## YOUR ASSIGNMENT
Reproduce the listing lines starting at the line containing "Can you confirm" and ending at the line containing "at right above", switching "glossy" to "matte" everywhere in them and keeping everything else unchanged.
═══ ENTRIES PROVIDED ═══
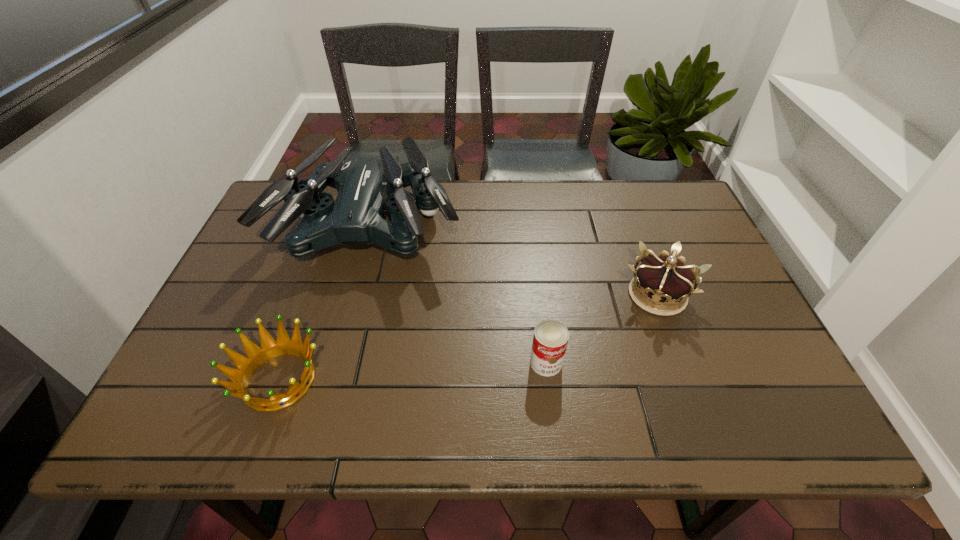
This screenshot has width=960, height=540. Find the location of `object located at the far edge`. object located at the far edge is located at coordinates pos(365,182).

The width and height of the screenshot is (960, 540). I want to click on object present at the near edge, so click(x=256, y=356).

Locate an element on the screen. drone that is at the left edge is located at coordinates (365, 182).

This screenshot has width=960, height=540. I want to click on crown that is at the left edge, so click(256, 356).

Locate an element on the screen. The image size is (960, 540). object present at the right edge is located at coordinates (663, 280).

Where is `object that is at the far left corner`? The image size is (960, 540). object that is at the far left corner is located at coordinates (365, 182).

Where is `object that is at the near left corner`? The height and width of the screenshot is (540, 960). object that is at the near left corner is located at coordinates (256, 356).

Find the location of a particular element. Image resolution: width=960 pixels, height=540 pixels. free space at the far edge of the desktop is located at coordinates (527, 192).

This screenshot has width=960, height=540. In the image, there is a desktop. Identify the location of vacant space at the left edge. (x=267, y=268).

This screenshot has height=540, width=960. What are the coordinates of `free spot at the right edge of the desktop` in the screenshot? It's located at (737, 315).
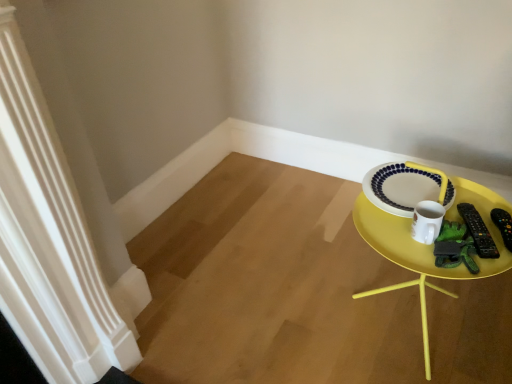
What do you see at coordinates (429, 245) in the screenshot? The image size is (512, 384). I see `yellow plastic tray at right` at bounding box center [429, 245].

The height and width of the screenshot is (384, 512). In order to click on black plastic remote control at right, the second remote control from the left in this screenshot , I will do `click(503, 225)`.

In order to face black plastic remote control at right, the 1th remote control in the right-to-left sequence, should I rotate leftwards or rightwards?

Rotate your view right by about 30.558°.

Locate an element on the screen. This screenshot has height=384, width=512. white glossy mug at right is located at coordinates (426, 221).

Where is `yellow plastic tray at right`? This screenshot has height=384, width=512. yellow plastic tray at right is located at coordinates (429, 245).

Can you confirm if white glossy mug at right is thinner than black plastic remote control at right, the 1th remote control from the left?

Correct, the width of white glossy mug at right is less than that of black plastic remote control at right, the 1th remote control from the left.

From a real-world perspective, is white glossy mug at right above or below black plastic remote control at right, the 1th remote control from the left?

In terms of real-world spatial position, white glossy mug at right is above black plastic remote control at right, the 1th remote control from the left.

Looking at this image, how far apart are white glossy mug at right and yellow plastic tray at right?

white glossy mug at right is 4.08 inches away from yellow plastic tray at right.

From a real-world perspective, is white glossy mug at right physically below yellow plastic tray at right?

Incorrect, from a real-world perspective, white glossy mug at right is higher than yellow plastic tray at right.

Could you tell me if white glossy mug at right is turned towards yellow plastic tray at right?

Yes, white glossy mug at right is facing yellow plastic tray at right.

Which is less distant, (430,203) or (421,278)?

The point (430,203) is in front.

Is black plastic remote control at right, the 1th remote control in the right-to-left sequence, aimed at black plastic remote control at right, the 1th remote control from the left?

No.

How different are the orientations of black plastic remote control at right, the 1th remote control in the right-to-left sequence, and black plastic remote control at right, which is the second remote control from right to left, in degrees?

The angle between the facing direction of black plastic remote control at right, the 1th remote control in the right-to-left sequence, and the facing direction of black plastic remote control at right, which is the second remote control from right to left, is 0.00105 degrees.

Is black plastic remote control at right, the 1th remote control in the right-to-left sequence, with black plastic remote control at right, the 1th remote control from the left?

Yes, black plastic remote control at right, the 1th remote control in the right-to-left sequence, is in contact with black plastic remote control at right, the 1th remote control from the left.

From the image's perspective, would you say black plastic remote control at right, the 1th remote control in the right-to-left sequence, is shown under black plastic remote control at right, which is the second remote control from right to left?

Yes, from the image's perspective, black plastic remote control at right, the 1th remote control in the right-to-left sequence, is beneath black plastic remote control at right, which is the second remote control from right to left.

Based on the photo, between white glossy mug at right and black plastic remote control at right, the second remote control from the left, which one appears on the left side from the viewer's perspective?

Positioned to the left is white glossy mug at right.

From a real-world perspective, starting from the white glossy mug at right, which remote control is the 2nd one below it? Please provide its 2D coordinates.

[(503, 225)]

Which is nearer, (428, 243) or (493, 212)?

Point (428, 243).

Which is more to the right, yellow plastic tray at right or white glossy plate at upper right?

yellow plastic tray at right is more to the right.

How much distance is there between yellow plastic tray at right and white glossy plate at upper right?

yellow plastic tray at right and white glossy plate at upper right are 4.23 inches apart.

Which of these two, yellow plastic tray at right or white glossy plate at upper right, is smaller?

white glossy plate at upper right is smaller.

Is yellow plastic tray at right facing towards white glossy plate at upper right?

No.

The width and height of the screenshot is (512, 384). Identify the location of plate to the left of black plastic remote control at right, the 1th remote control in the right-to-left sequence. (400, 187).

How different are the orientations of white glossy plate at upper right and black plastic remote control at right, the second remote control from the left, in degrees?

There is a 25.8-degree angle between the facing directions of white glossy plate at upper right and black plastic remote control at right, the second remote control from the left.

Which is closer, [384,179] or [507,213]?

Positioned in front is point [507,213].

Based on the photo, considering the sizes of objects white glossy plate at upper right and black plastic remote control at right, the 1th remote control in the right-to-left sequence, in the image provided, who is taller, white glossy plate at upper right or black plastic remote control at right, the 1th remote control in the right-to-left sequence,?

With more height is black plastic remote control at right, the 1th remote control in the right-to-left sequence.

Is there a large distance between black plastic remote control at right, the 1th remote control from the left, and white glossy mug at right?

They are positioned close to each other.

Considering the sizes of black plastic remote control at right, the 1th remote control from the left, and white glossy mug at right in the image, is black plastic remote control at right, the 1th remote control from the left, bigger or smaller than white glossy mug at right?

In the image, black plastic remote control at right, the 1th remote control from the left, appears to be smaller than white glossy mug at right.

From a real-world perspective, is black plastic remote control at right, the 1th remote control from the left, located higher than white glossy mug at right?

No, from a real-world perspective, black plastic remote control at right, the 1th remote control from the left, is not above white glossy mug at right.

Who is more distant, black plastic remote control at right, which is the second remote control from right to left, or white glossy mug at right?

white glossy mug at right is further away from the camera.

Identify the location of remote control that appears in front of the white glossy mug at right. (478, 231).

Locate an element on the screen. This screenshot has height=384, width=512. coffee cup above the yellow plastic tray at right (from a real-world perspective) is located at coordinates (426, 221).

Looking at the image, which one is located further to yellow plastic tray at right, black plastic remote control at right, the 1th remote control in the right-to-left sequence, or black plastic remote control at right, which is the second remote control from right to left?

black plastic remote control at right, the 1th remote control in the right-to-left sequence, is positioned further to the anchor yellow plastic tray at right.

When comparing their distances from white glossy plate at upper right, does white glossy mug at right or black plastic remote control at right, the 1th remote control from the left, seem further?

The object further to white glossy plate at upper right is black plastic remote control at right, the 1th remote control from the left.

From the image, which object appears to be nearer to white glossy plate at upper right, white glossy mug at right or yellow plastic tray at right?

Based on the image, white glossy mug at right appears to be nearer to white glossy plate at upper right.

Estimate the real-world distances between objects in this image. Which object is closer to yellow plastic tray at right, white glossy mug at right or black plastic remote control at right, which is the second remote control from right to left?

white glossy mug at right is positioned closer to the anchor yellow plastic tray at right.

Considering their positions, is yellow plastic tray at right positioned further to black plastic remote control at right, the 1th remote control from the left, than black plastic remote control at right, the second remote control from the left?

The object further to black plastic remote control at right, the 1th remote control from the left, is yellow plastic tray at right.

Which object lies further to the anchor point black plastic remote control at right, which is the second remote control from right to left, yellow plastic tray at right or white glossy mug at right?

Among the two, yellow plastic tray at right is located further to black plastic remote control at right, which is the second remote control from right to left.

Looking at the image, which one is located further to black plastic remote control at right, the 1th remote control from the left, yellow plastic tray at right or white glossy plate at upper right?

The object further to black plastic remote control at right, the 1th remote control from the left, is white glossy plate at upper right.

Estimate the real-world distances between objects in this image. Which object is closer to black plastic remote control at right, the 1th remote control from the left, white glossy plate at upper right or white glossy mug at right?

white glossy mug at right is positioned closer to the anchor black plastic remote control at right, the 1th remote control from the left.

The image size is (512, 384). In order to click on plate between white glossy mug at right and black plastic remote control at right, which is the second remote control from right to left, from left to right in this screenshot , I will do `click(400, 187)`.

Locate an element on the screen. The image size is (512, 384). remote control between yellow plastic tray at right and black plastic remote control at right, the second remote control from the left, in the front-back direction is located at coordinates (478, 231).

Identify the location of coffee cup between yellow plastic tray at right and black plastic remote control at right, the 1th remote control in the right-to-left sequence, from front to back. This screenshot has width=512, height=384. (426, 221).

You are a GUI agent. You are given a task and a screenshot of the screen. Output one action in this format:
    pyautogui.click(x=<x>, y=<y>)
    Task: Click on the remote control between white glossy mug at right and black plastic remote control at right, the 1th remote control in the right-to-left sequence
    
    Given the screenshot: What is the action you would take?
    pyautogui.click(x=478, y=231)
═══
## RESULT OF THIS EXERCISE
Can you confirm if white matte mug at right is thinner than black plastic remote control at right, the 1th remote control from the left?

Correct, the width of white matte mug at right is less than that of black plastic remote control at right, the 1th remote control from the left.

From a real-world perspective, is white matte mug at right above or below black plastic remote control at right, the 1th remote control from the left?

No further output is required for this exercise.